-------- DATASET EXTRACT
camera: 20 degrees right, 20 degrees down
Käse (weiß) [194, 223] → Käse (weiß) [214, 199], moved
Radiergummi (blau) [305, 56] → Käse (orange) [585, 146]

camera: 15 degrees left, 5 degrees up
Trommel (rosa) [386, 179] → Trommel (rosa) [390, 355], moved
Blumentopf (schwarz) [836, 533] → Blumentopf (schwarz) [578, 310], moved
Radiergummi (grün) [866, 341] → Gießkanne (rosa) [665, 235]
----------------
DIRECTIONS: Every entry must be output again, exactly as written above.

ANSWER SPACE:
camera: 20 degrees right, 20 degrees down
Käse (weiß) [194, 223] → Käse (weiß) [214, 199], moved
Radiergummi (blau) [305, 56] → Käse (orange) [585, 146]

camera: 15 degrees left, 5 degrees up
Trommel (rosa) [386, 179] → Trommel (rosa) [390, 355], moved
Blumentopf (schwarz) [836, 533] → Blumentopf (schwarz) [578, 310], moved
Radiergummi (grün) [866, 341] → Gießkanne (rosa) [665, 235]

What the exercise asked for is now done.